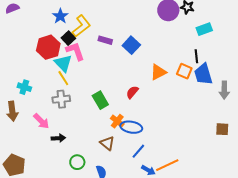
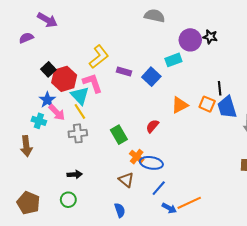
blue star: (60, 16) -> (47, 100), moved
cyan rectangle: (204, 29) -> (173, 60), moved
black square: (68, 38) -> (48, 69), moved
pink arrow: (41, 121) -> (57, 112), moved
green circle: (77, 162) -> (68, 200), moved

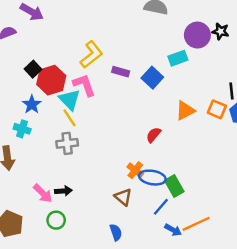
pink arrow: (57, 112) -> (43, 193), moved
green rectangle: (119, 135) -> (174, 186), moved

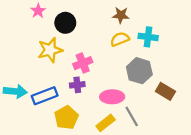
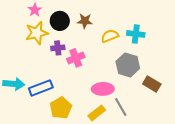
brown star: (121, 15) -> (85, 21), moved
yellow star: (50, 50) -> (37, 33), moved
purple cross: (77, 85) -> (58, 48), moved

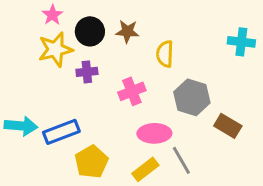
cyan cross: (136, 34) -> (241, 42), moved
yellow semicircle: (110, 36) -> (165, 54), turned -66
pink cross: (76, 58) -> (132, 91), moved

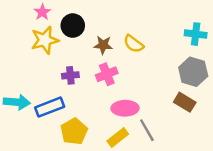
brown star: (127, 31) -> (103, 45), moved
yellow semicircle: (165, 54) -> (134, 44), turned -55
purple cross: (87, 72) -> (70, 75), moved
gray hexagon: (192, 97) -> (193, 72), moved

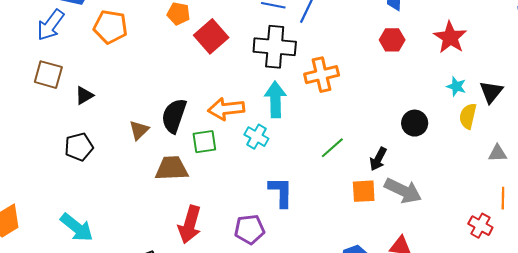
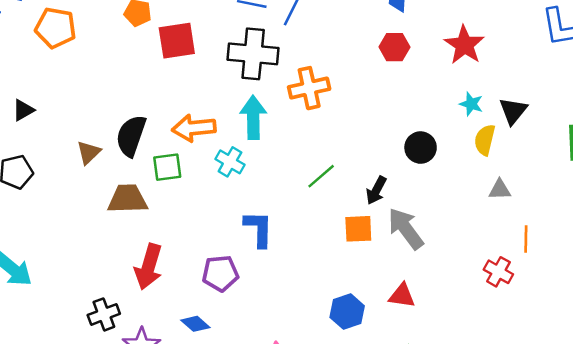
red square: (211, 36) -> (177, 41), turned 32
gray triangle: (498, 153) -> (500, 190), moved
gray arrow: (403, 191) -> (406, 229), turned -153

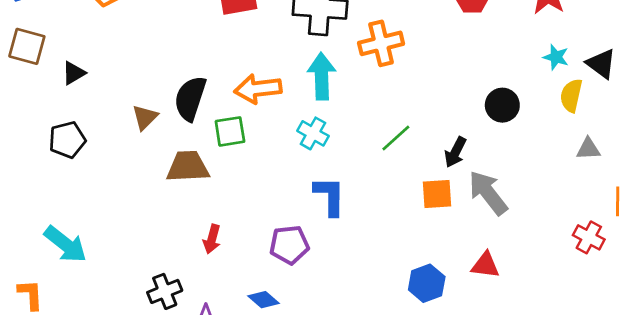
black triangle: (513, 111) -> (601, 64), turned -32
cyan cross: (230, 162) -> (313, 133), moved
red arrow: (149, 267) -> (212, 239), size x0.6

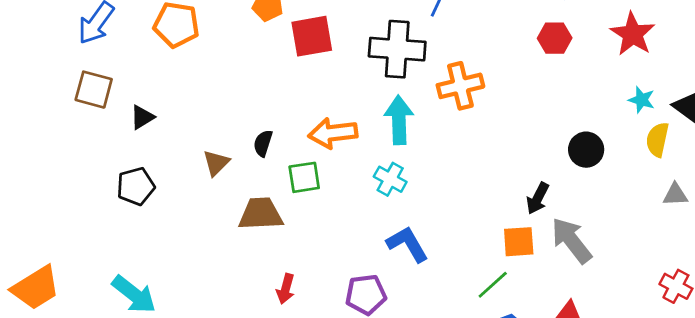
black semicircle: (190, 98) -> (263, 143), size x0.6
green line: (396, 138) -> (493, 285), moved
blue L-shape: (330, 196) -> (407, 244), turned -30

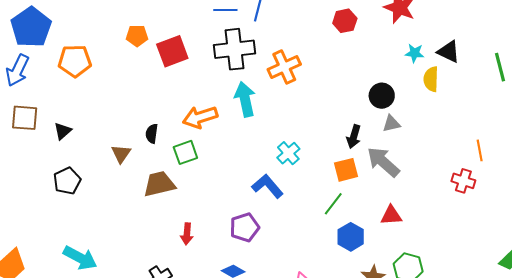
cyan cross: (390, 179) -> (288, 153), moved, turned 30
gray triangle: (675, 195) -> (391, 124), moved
==================================================
** Description of the task **
The line containing "red square: (211, 36) -> (177, 41), turned 32" marks the end: retype every line from the first one in the listing up to and including it, without pictures.

** Exercise solution **
blue star: (60, 16) -> (47, 100), moved
cyan rectangle: (204, 29) -> (173, 60), moved
black square: (68, 38) -> (48, 69), moved
pink arrow: (41, 121) -> (57, 112), moved
green circle: (77, 162) -> (68, 200), moved

pink arrow: (57, 112) -> (43, 193), moved
green rectangle: (119, 135) -> (174, 186), moved

brown star: (121, 15) -> (85, 21), moved
yellow star: (50, 50) -> (37, 33), moved
purple cross: (77, 85) -> (58, 48), moved

cyan cross: (136, 34) -> (241, 42), moved
yellow semicircle: (110, 36) -> (165, 54), turned -66
pink cross: (76, 58) -> (132, 91), moved

brown star: (127, 31) -> (103, 45), moved
yellow semicircle: (165, 54) -> (134, 44), turned -55
purple cross: (87, 72) -> (70, 75), moved
gray hexagon: (192, 97) -> (193, 72), moved

red square: (211, 36) -> (177, 41), turned 32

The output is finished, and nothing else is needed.